What the task requires ▸ Search the entries for the word "camera". Copy every line where it turns up.

Records to use ▸

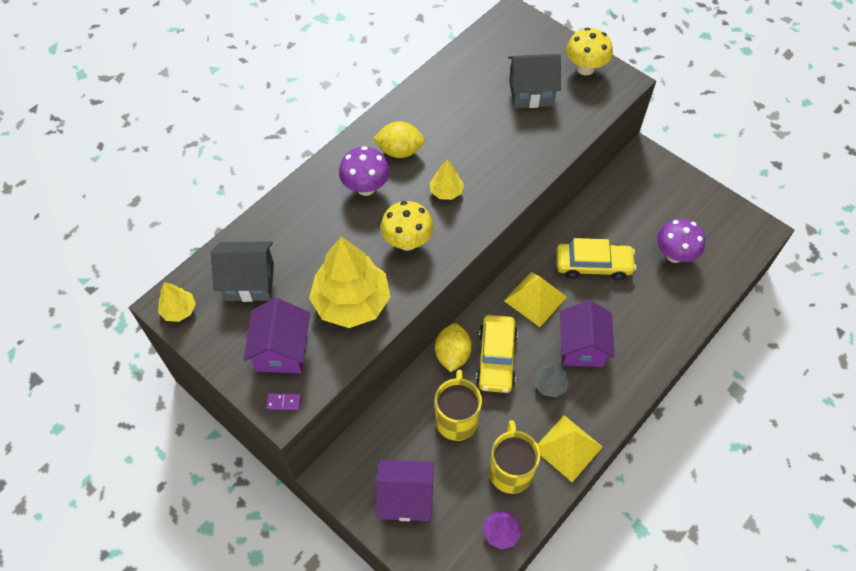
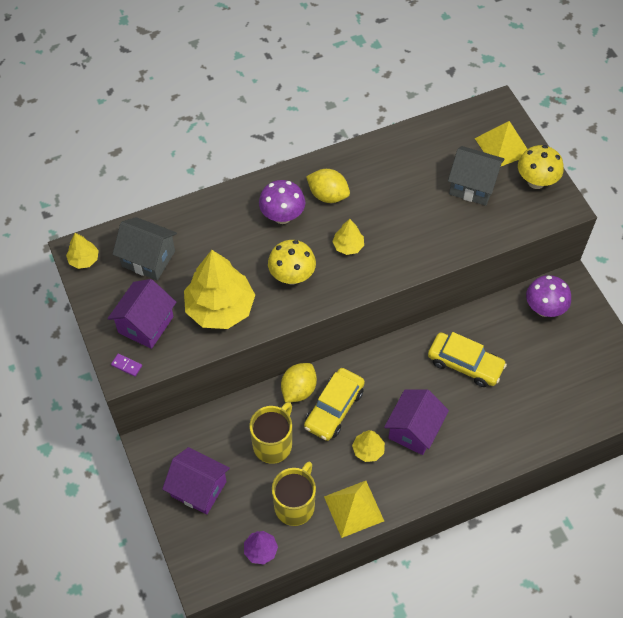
camera: 25 degrees right, 0 degrees up
yellow pyramid [504,272,567,327] -> yellow pyramid moved to [475,121,527,166]
grey tree [534,363,569,397] -> yellow tree [352,430,385,462]
purple mushroom [657,219,705,263] -> purple mushroom moved to [526,275,571,317]

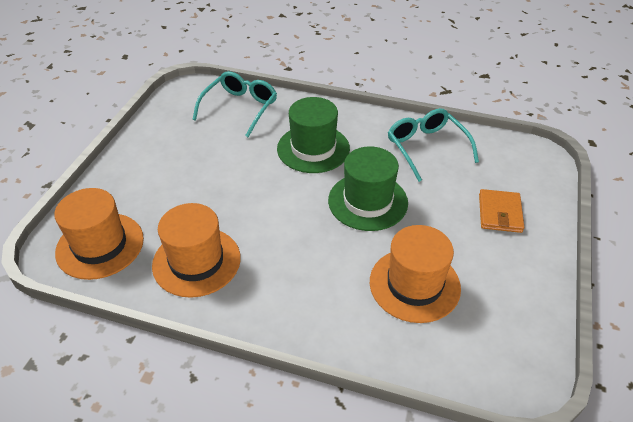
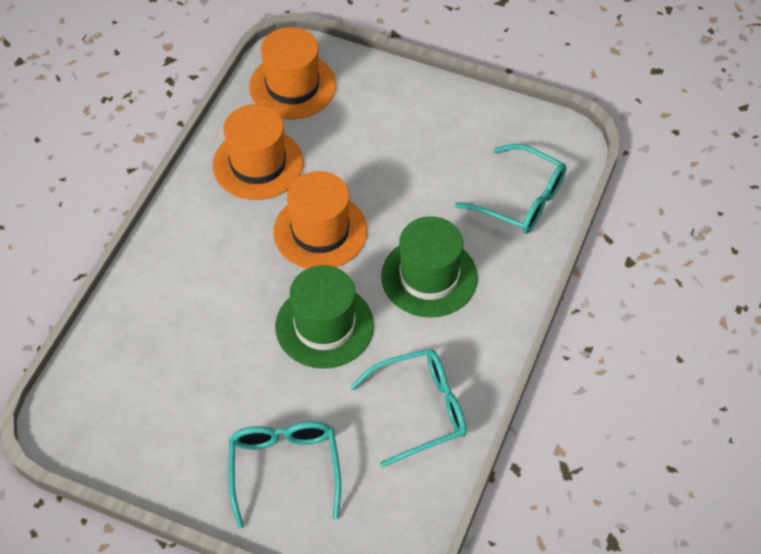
camera: 95 degrees right, 10 degrees up
orange hat [370,225,461,323] -> orange hat moved to [273,171,367,269]
orange wallet [479,189,524,233] -> turquoise glasses [228,421,341,529]

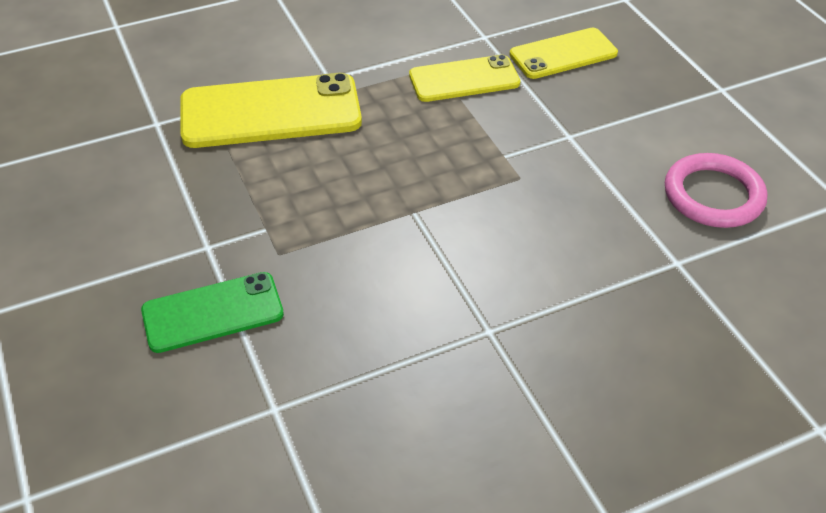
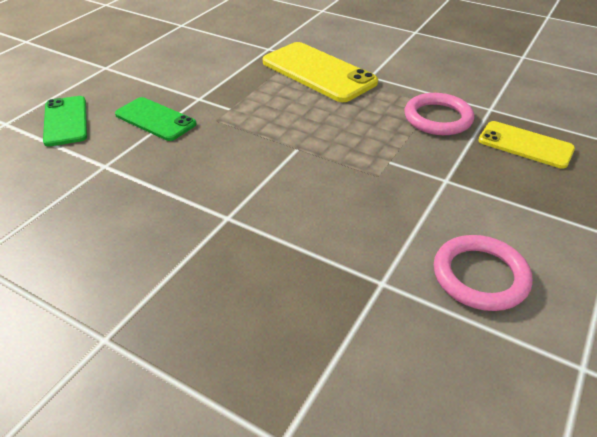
camera: 55 degrees right, 5 degrees down
yellow phone [409,54,521,102] -> pink ring [405,93,474,135]
none -> green phone [43,96,87,147]

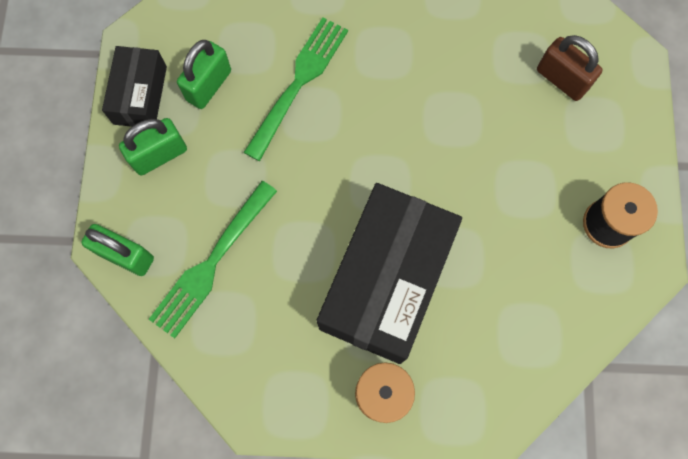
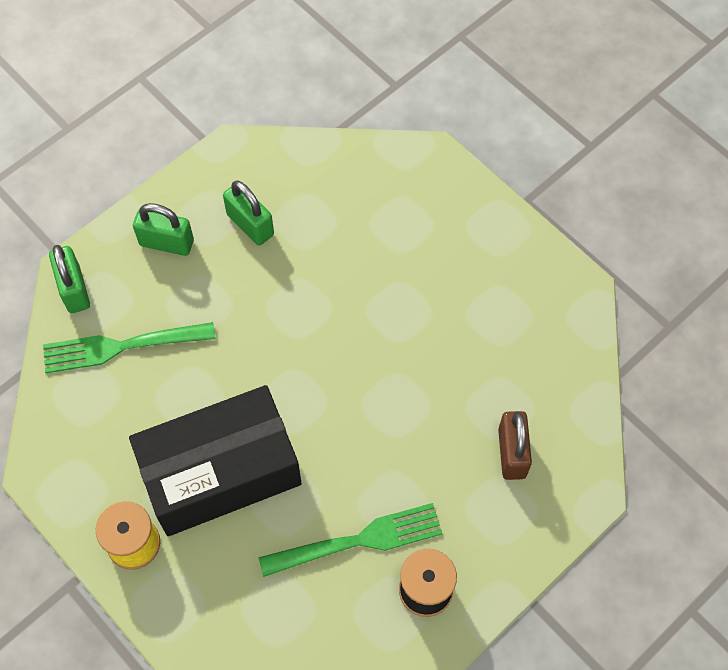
camera: 45 degrees right, 10 degrees down
black box [102,46,167,127] -> none
green padlock [177,40,231,109] -> green padlock turned 60 degrees clockwise [223,181,274,245]
green fork [243,17,348,161] -> green fork moved to [259,503,443,577]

Response to this task ▸
camera: 25 degrees right, 0 degrees up
camera: 95 degrees right, 10 degrees up
camera: 55 degrees right, 5 degrees down
camera: 45 degrees right, 10 degrees down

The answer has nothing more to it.